## Records for processing
..............................
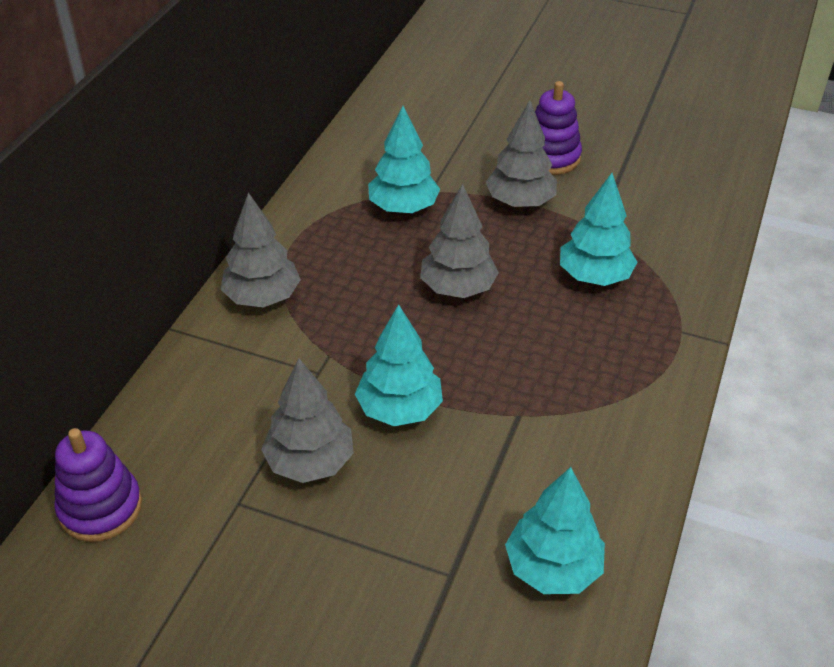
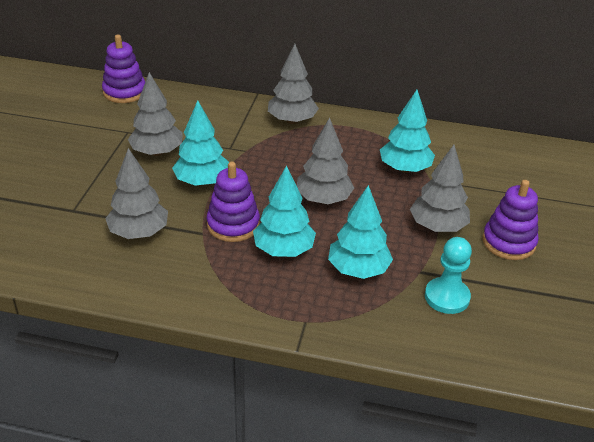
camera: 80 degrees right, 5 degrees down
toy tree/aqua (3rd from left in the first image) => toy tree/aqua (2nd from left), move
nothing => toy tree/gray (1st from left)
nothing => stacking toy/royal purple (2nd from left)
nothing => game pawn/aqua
..............................
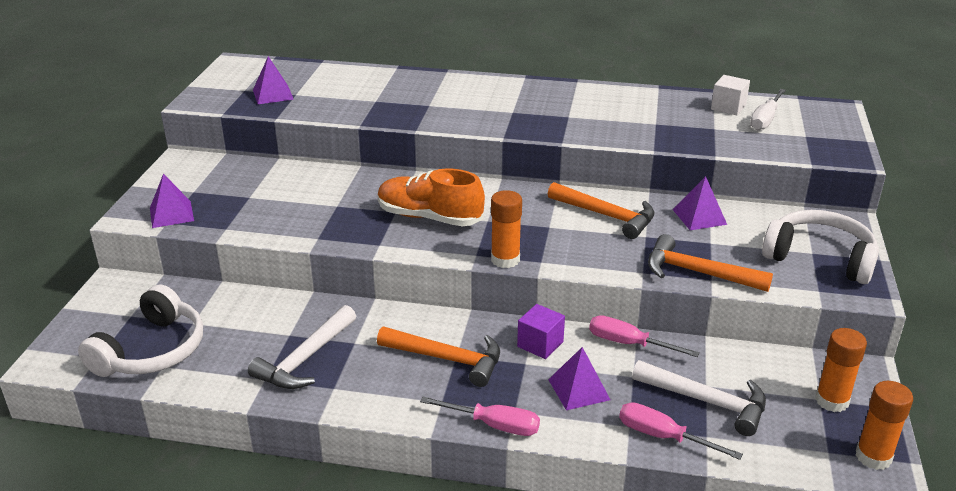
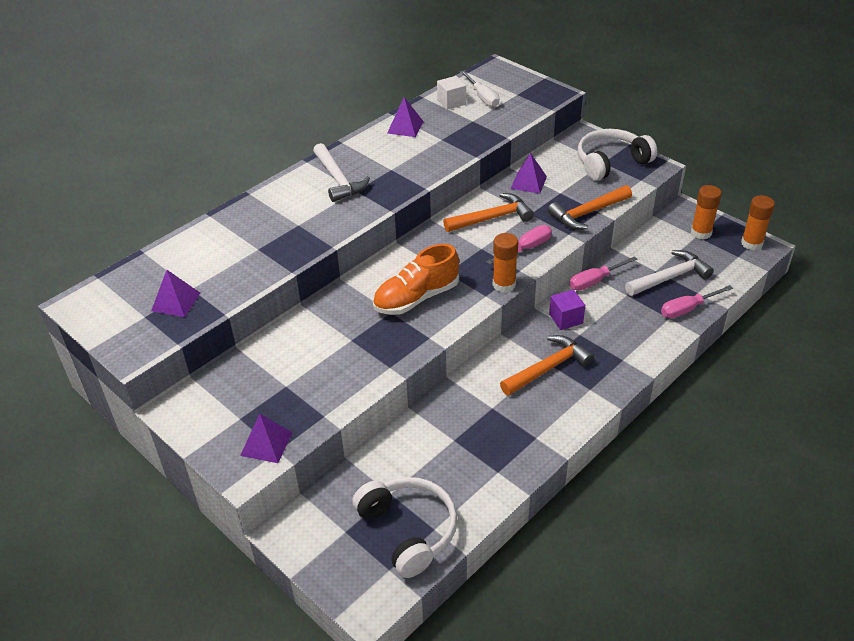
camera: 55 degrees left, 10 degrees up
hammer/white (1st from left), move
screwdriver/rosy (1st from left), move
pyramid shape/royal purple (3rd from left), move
..............................
## Assigned task
Word for word, restate the lines of the data above that fall between the line holding "camera: 80 degrees right, 5 degrees down" and the line holding "nothing => game pawn/aqua", inclusive, and no other lines.

## The answer
camera: 80 degrees right, 5 degrees down
toy tree/aqua (3rd from left in the first image) => toy tree/aqua (2nd from left), move
nothing => toy tree/gray (1st from left)
nothing => stacking toy/royal purple (2nd from left)
nothing => game pawn/aqua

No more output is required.